- _Exercise instructions_
Write out word for word each line from the one containing "[(365,297),(410,272),(424,265),(407,233),(348,265),(365,297)]" through the close of the listing, including both ends. Pictures do not belong in the copy.

....................

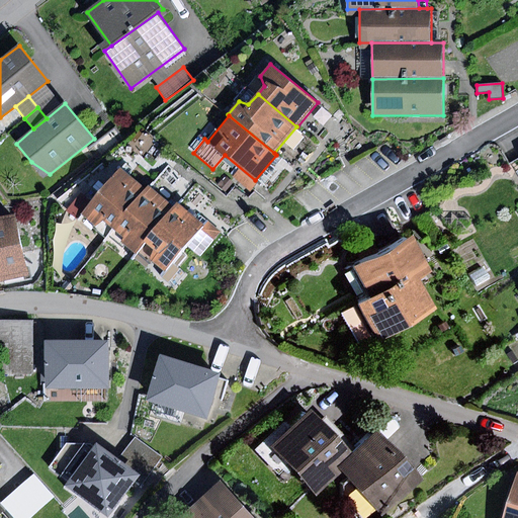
[(113,230),(148,188),(121,167),(93,201),(82,214),(96,227),(104,222),(113,230)]
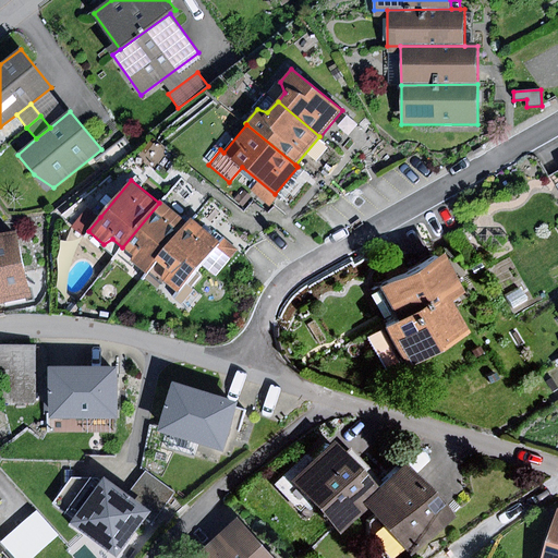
[(157,262),(189,222),(160,199),(159,203),(122,247),(133,256),(132,263),(147,275),(157,262)]
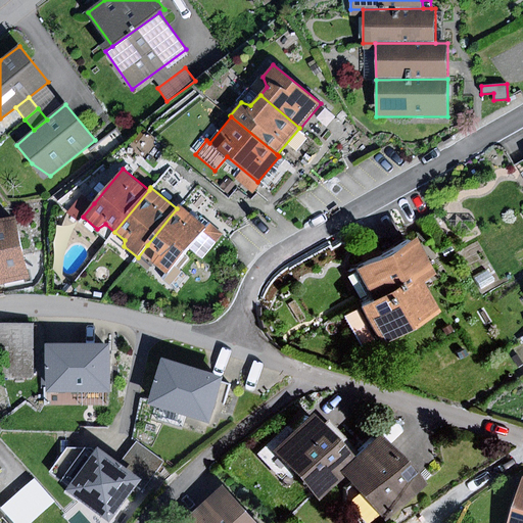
[(83,217),(94,203),(82,194),(67,214),(79,223),(83,217)]
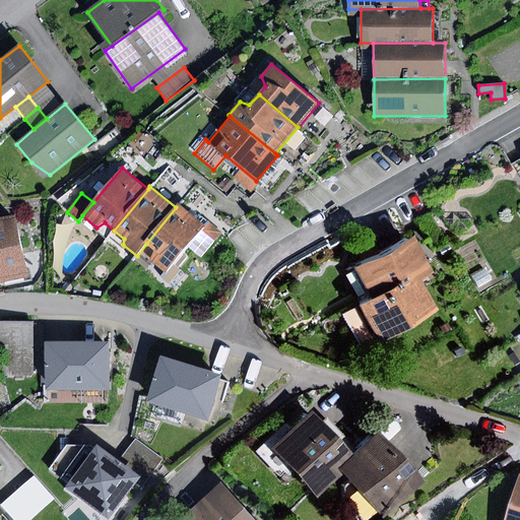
[(197,220),(178,204),(176,207),(146,244),(154,250),(154,254),(148,261),(168,276),(189,250),(201,259),(221,234),(200,216),(197,220)]
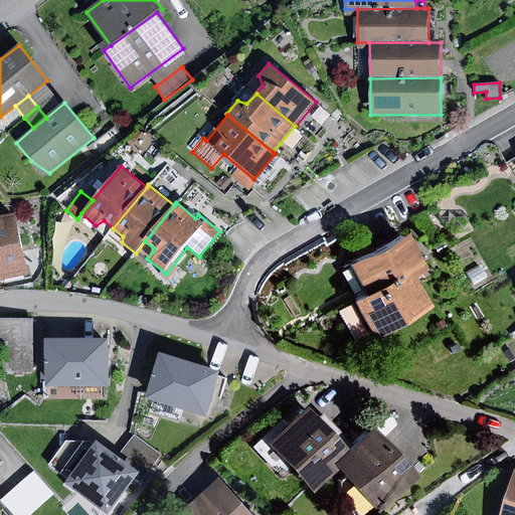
[(0,282),(29,277),(17,215),(0,218),(0,282)]
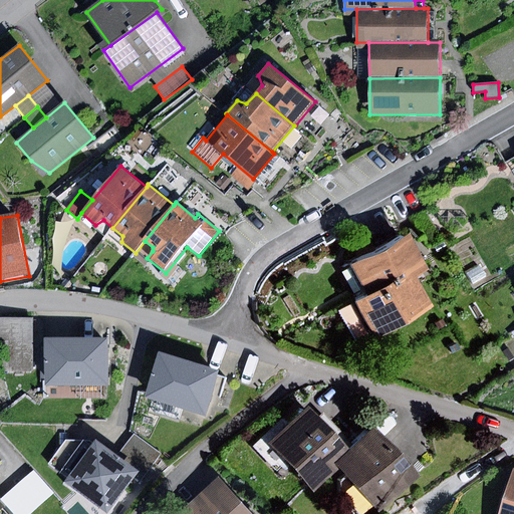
[(365,297),(410,272),(424,265),(407,233),(348,265),(365,297)]
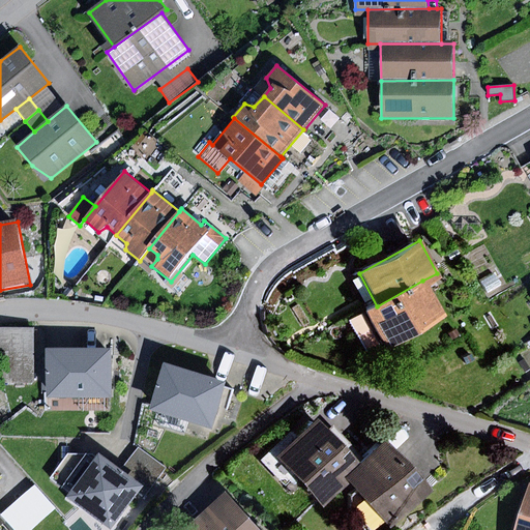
[(377,306),(365,313),(385,349),(443,318),(422,281),(377,306)]
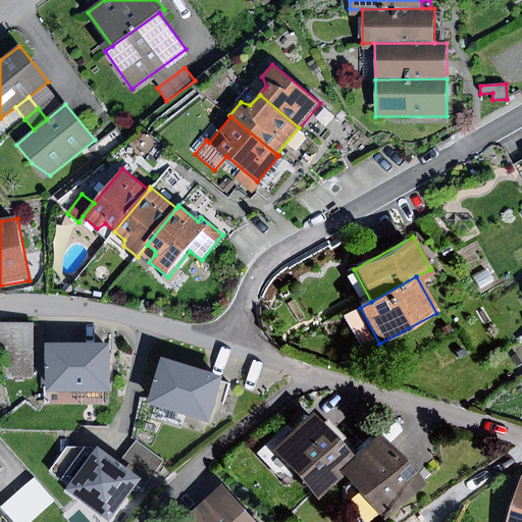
[(34,324),(0,323),(0,377),(33,378),(34,324)]
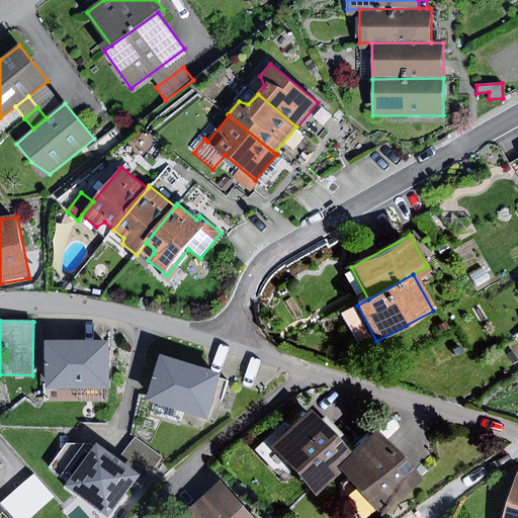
[(443,321),(434,325),(437,332),(446,328),(443,321)]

....................

- _Task solution_
[(365,297),(410,272),(424,265),(407,233),(348,265),(365,297)]
[(377,306),(365,313),(385,349),(443,318),(422,281),(377,306)]
[(34,324),(0,323),(0,377),(33,378),(34,324)]
[(443,321),(434,325),(437,332),(446,328),(443,321)]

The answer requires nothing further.